● EXERCISE
Keep every line in which "tree" occurs and drop the rest of the data.

● MATERIAL FOR THE TASK
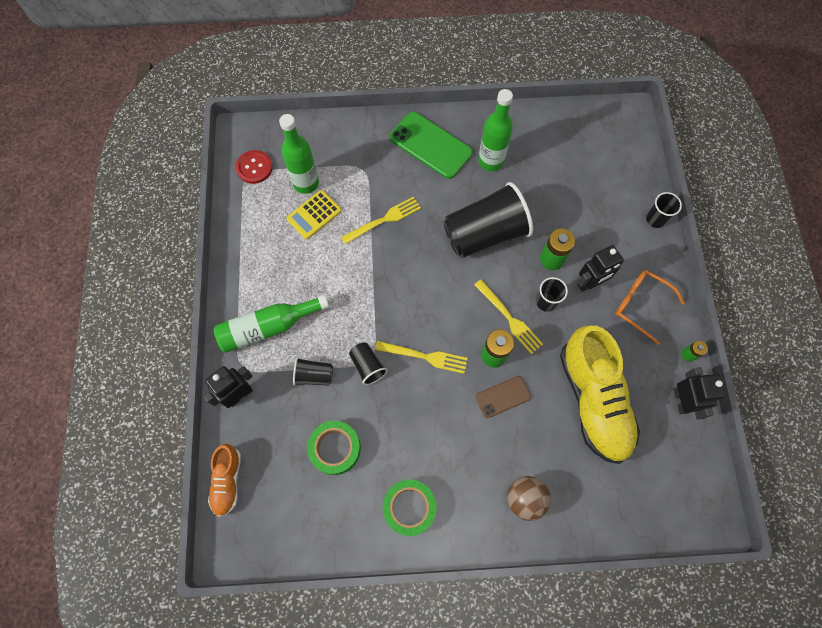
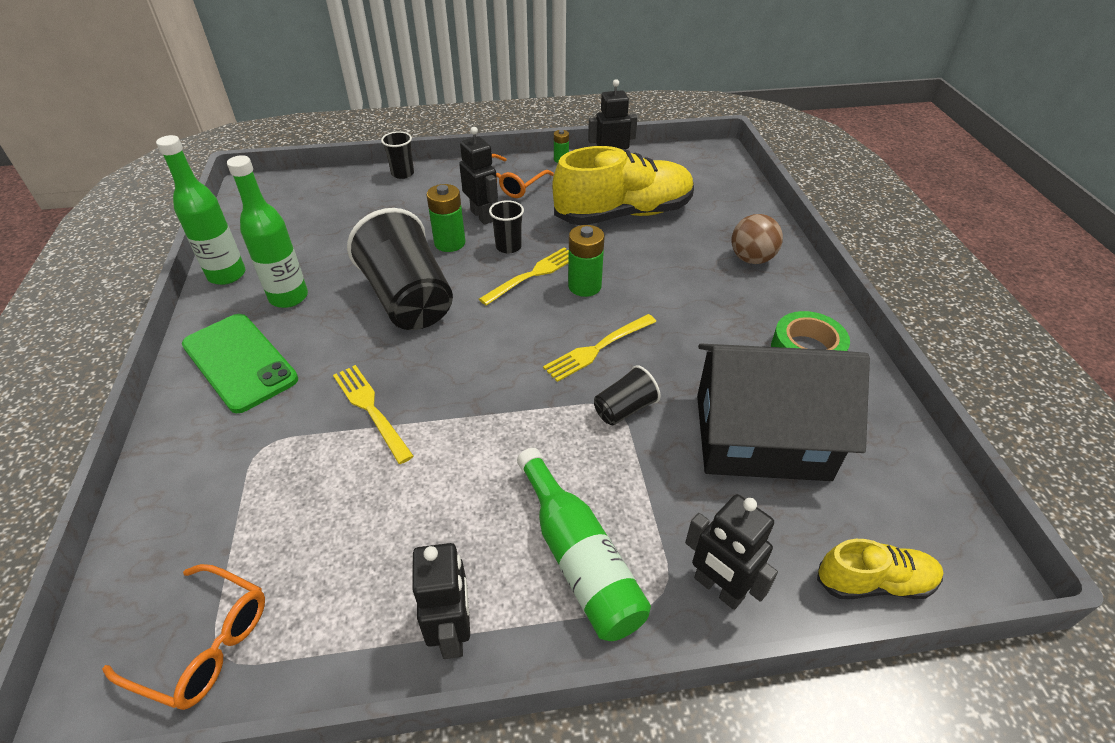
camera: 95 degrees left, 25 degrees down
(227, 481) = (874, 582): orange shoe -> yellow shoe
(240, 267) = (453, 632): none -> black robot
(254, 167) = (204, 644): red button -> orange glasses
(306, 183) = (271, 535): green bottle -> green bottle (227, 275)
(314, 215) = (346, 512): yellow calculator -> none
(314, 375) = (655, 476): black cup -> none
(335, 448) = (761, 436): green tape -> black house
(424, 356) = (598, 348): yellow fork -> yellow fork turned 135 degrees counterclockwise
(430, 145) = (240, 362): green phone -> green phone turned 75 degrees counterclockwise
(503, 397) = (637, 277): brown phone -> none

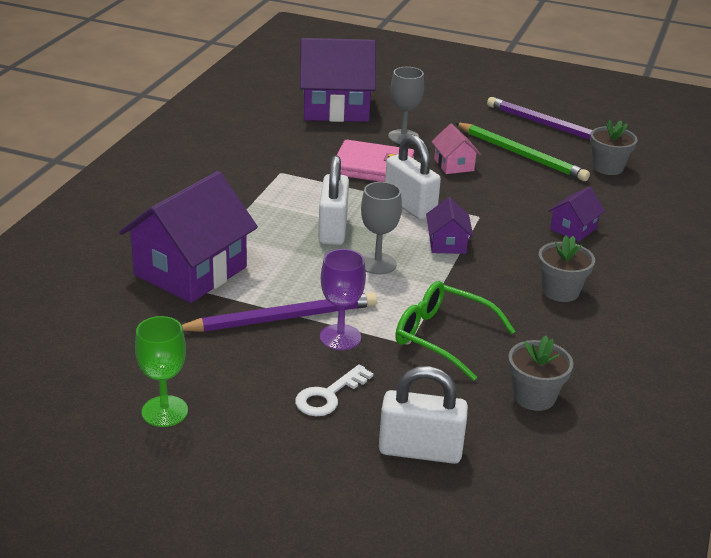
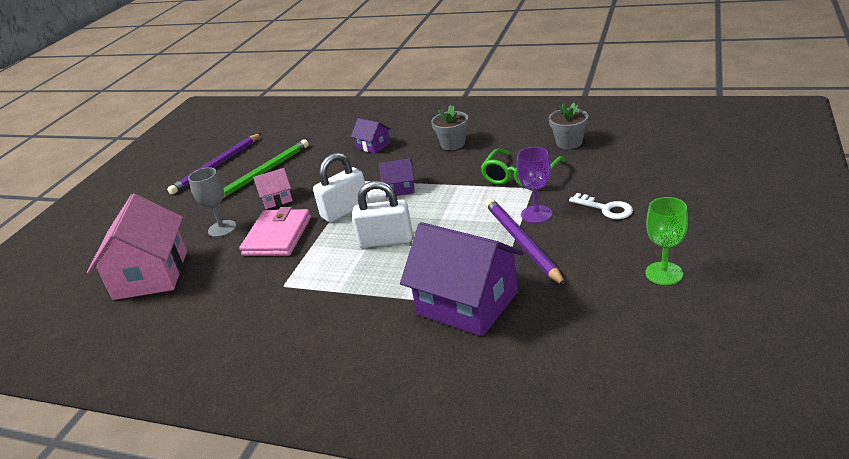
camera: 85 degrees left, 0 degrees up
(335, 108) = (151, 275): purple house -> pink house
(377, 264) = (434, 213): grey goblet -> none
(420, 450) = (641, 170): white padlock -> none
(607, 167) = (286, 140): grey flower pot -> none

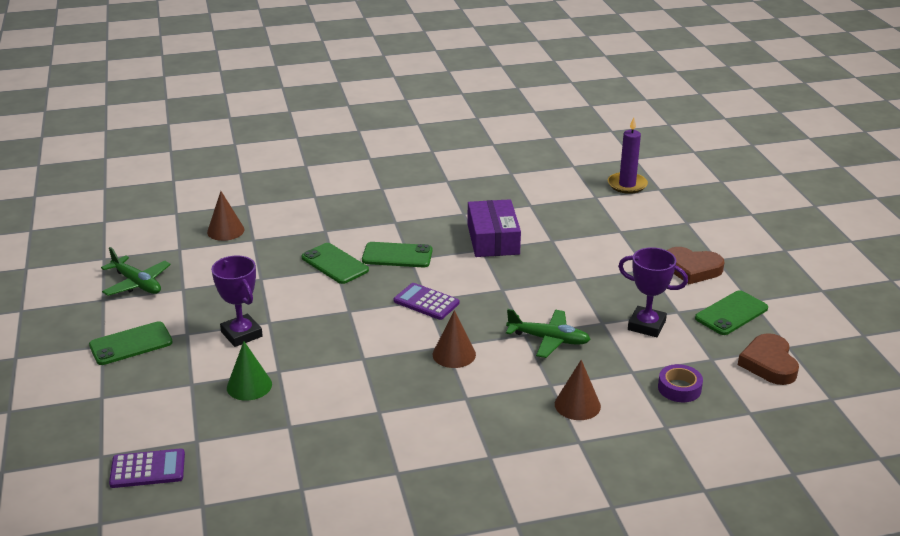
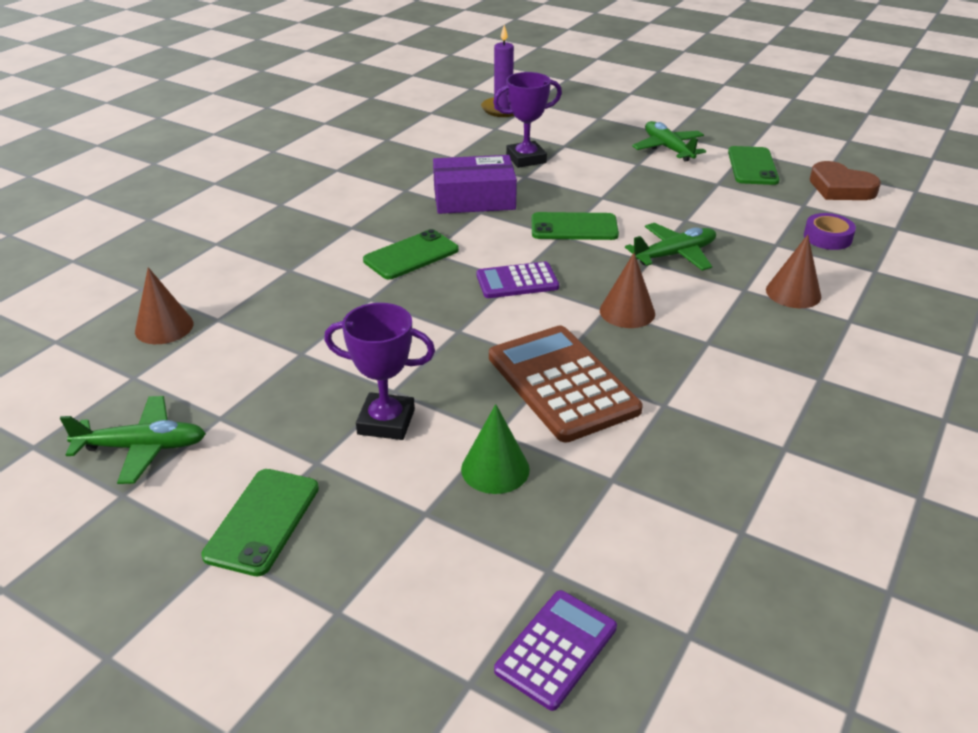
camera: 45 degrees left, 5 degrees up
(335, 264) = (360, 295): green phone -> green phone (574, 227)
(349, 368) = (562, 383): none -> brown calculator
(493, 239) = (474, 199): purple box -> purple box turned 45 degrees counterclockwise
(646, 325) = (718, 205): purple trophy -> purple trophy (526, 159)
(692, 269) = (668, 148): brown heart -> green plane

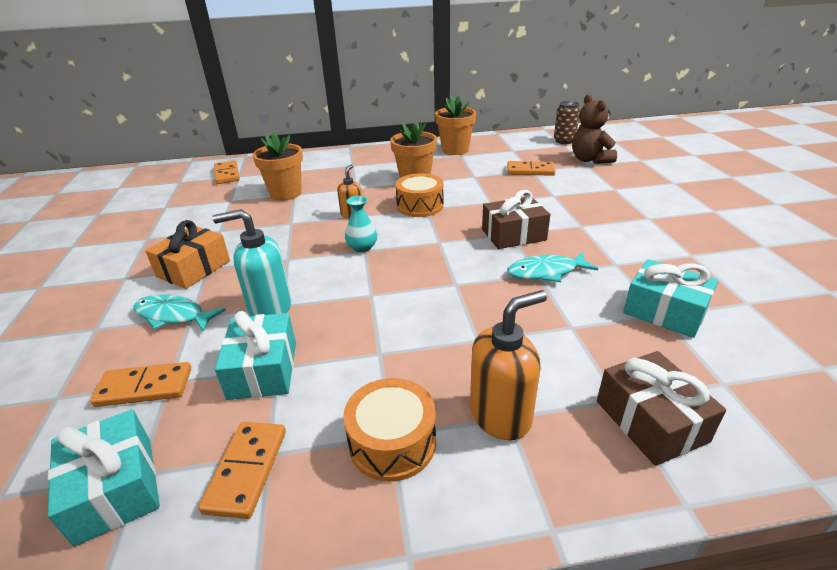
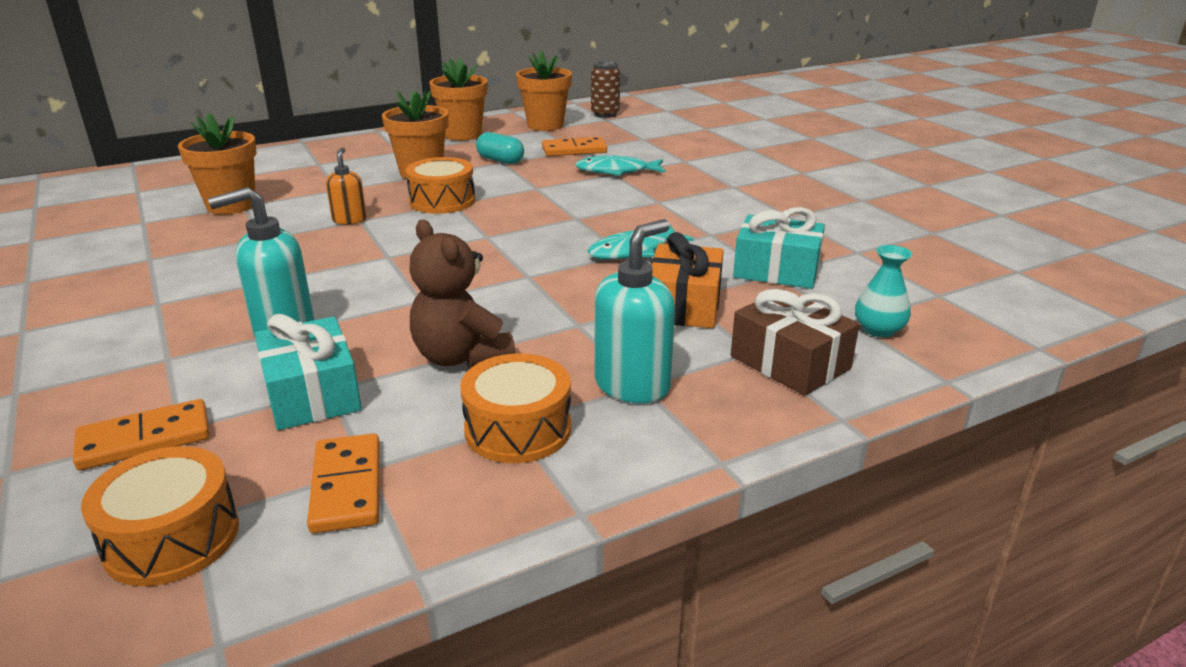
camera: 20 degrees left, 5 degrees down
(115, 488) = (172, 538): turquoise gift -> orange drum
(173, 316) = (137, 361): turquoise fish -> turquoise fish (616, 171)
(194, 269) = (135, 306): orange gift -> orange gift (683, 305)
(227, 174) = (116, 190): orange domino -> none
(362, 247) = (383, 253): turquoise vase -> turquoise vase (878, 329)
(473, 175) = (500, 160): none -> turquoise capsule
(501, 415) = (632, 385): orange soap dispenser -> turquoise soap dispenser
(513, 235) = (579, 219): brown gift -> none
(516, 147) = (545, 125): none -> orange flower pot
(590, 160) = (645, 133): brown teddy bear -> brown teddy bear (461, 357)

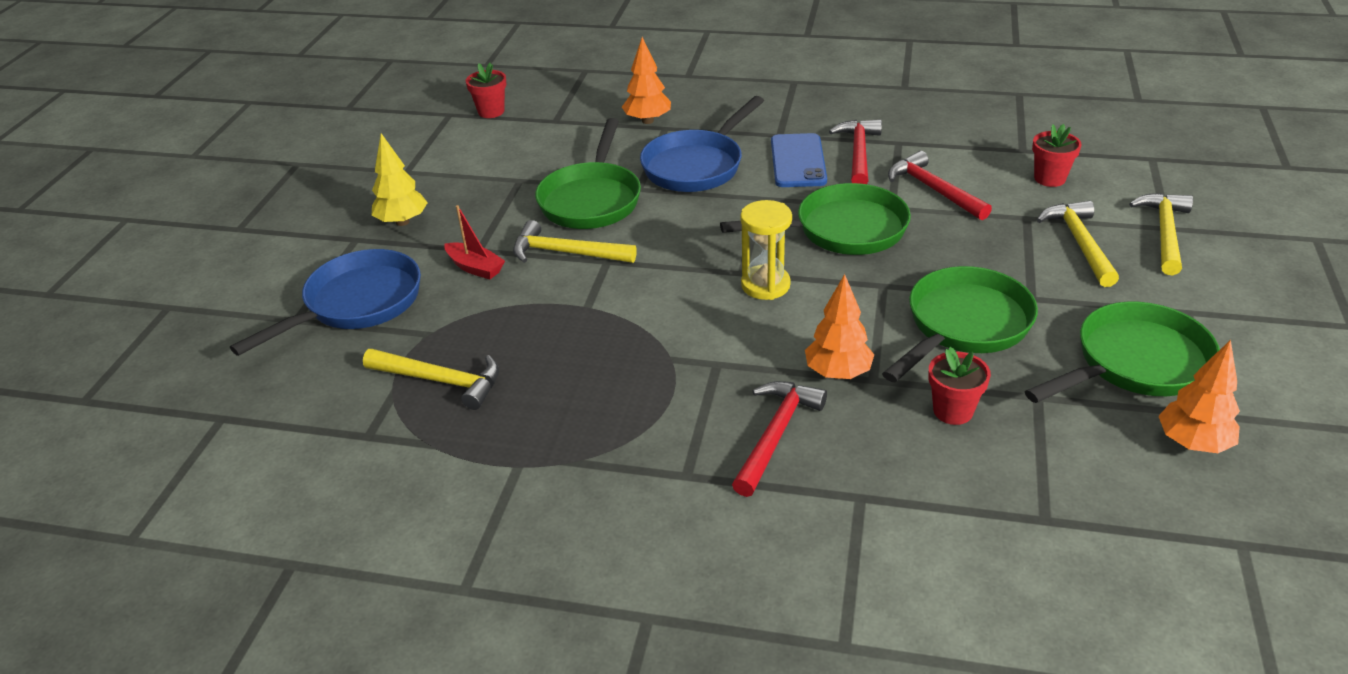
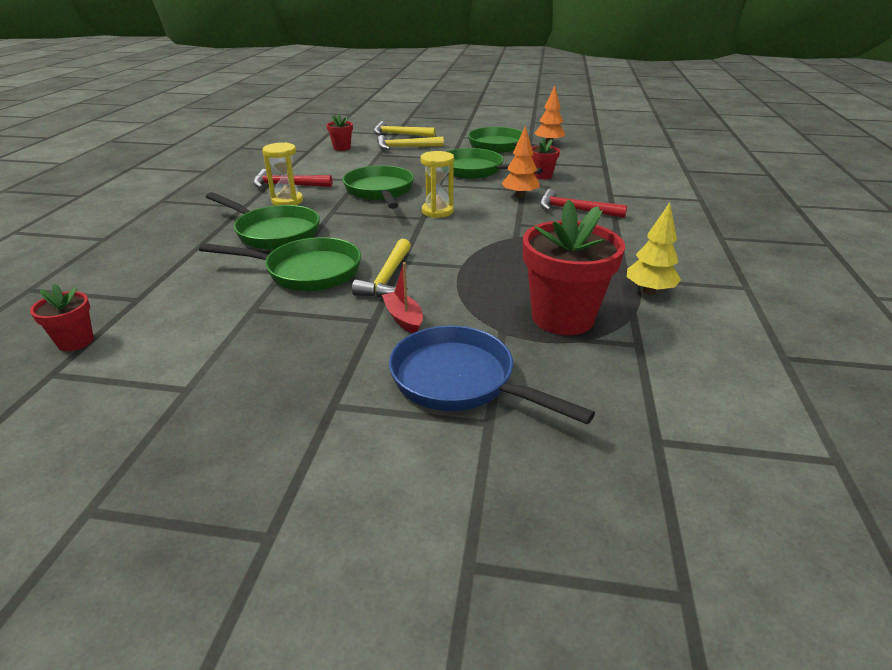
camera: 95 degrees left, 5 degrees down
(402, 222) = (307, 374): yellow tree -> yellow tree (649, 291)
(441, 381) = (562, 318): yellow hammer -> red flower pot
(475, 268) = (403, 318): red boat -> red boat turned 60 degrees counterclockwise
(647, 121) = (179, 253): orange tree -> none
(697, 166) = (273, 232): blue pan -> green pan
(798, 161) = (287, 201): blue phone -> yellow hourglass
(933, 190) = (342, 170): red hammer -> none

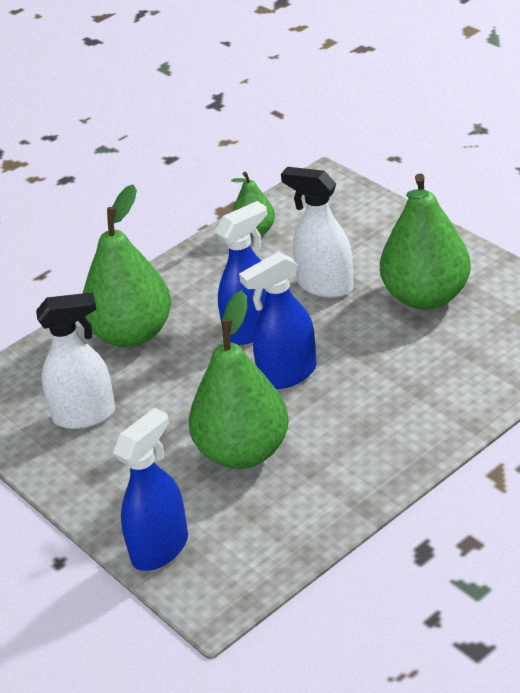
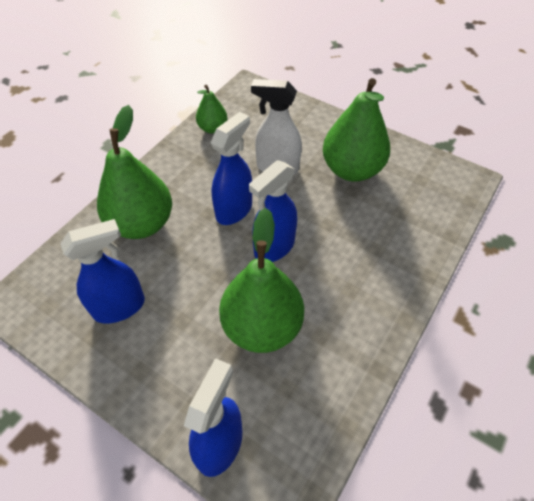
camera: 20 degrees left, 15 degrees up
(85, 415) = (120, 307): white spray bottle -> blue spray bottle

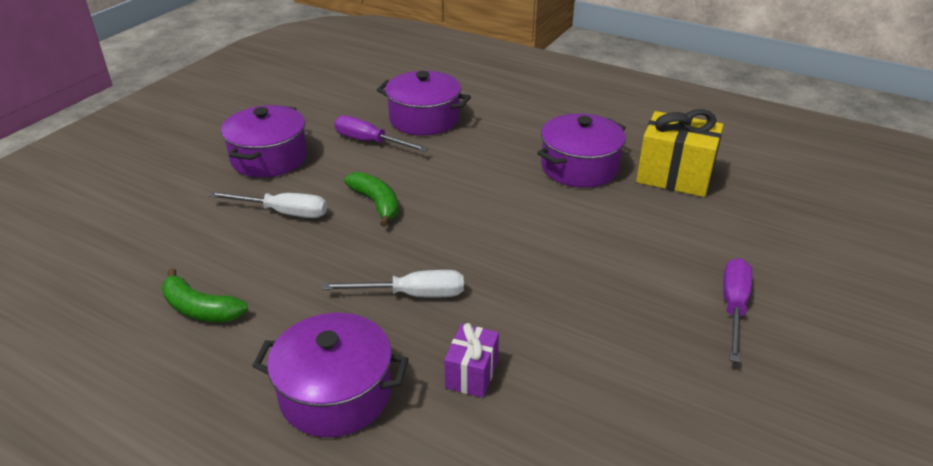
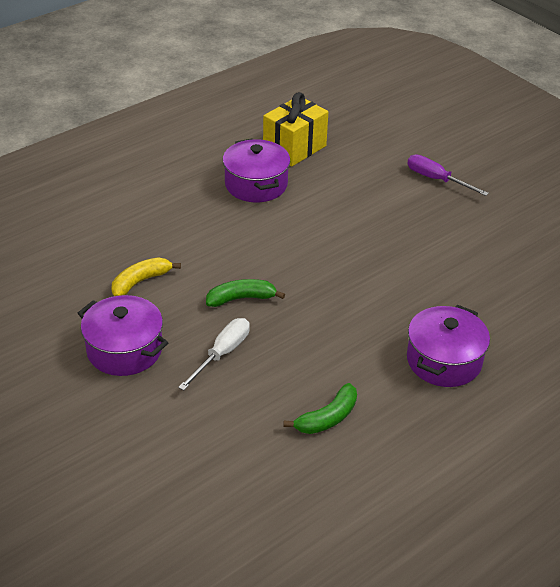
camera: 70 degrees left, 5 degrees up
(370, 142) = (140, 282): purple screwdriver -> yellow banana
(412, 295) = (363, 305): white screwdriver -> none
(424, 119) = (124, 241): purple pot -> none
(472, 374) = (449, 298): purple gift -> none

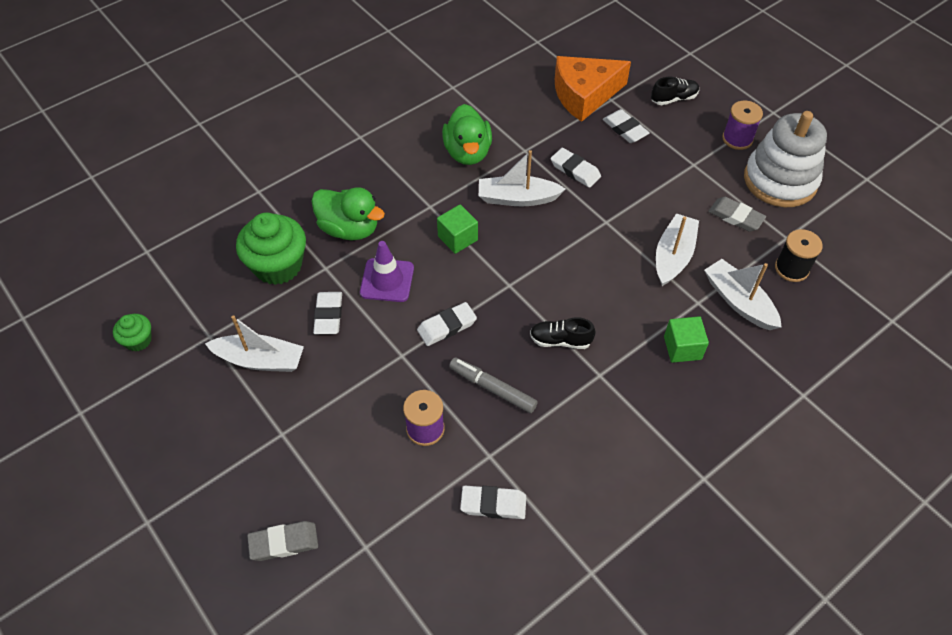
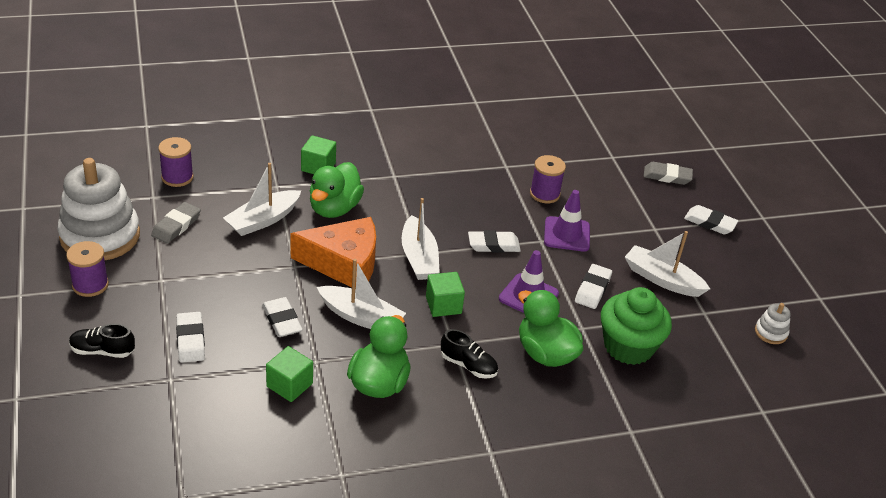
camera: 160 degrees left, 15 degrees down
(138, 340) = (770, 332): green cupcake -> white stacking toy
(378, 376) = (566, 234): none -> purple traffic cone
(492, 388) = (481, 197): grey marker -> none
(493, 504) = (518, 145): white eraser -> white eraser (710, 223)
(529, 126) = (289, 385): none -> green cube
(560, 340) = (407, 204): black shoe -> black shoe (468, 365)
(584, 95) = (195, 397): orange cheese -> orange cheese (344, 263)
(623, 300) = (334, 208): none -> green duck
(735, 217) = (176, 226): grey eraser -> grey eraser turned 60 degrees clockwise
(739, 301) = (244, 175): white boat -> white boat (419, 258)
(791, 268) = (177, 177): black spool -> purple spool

● EXERCISE SOLUTION
(402, 222) = (307, 374): yellow tree -> yellow tree (649, 291)
(647, 121) = (179, 253): orange tree -> none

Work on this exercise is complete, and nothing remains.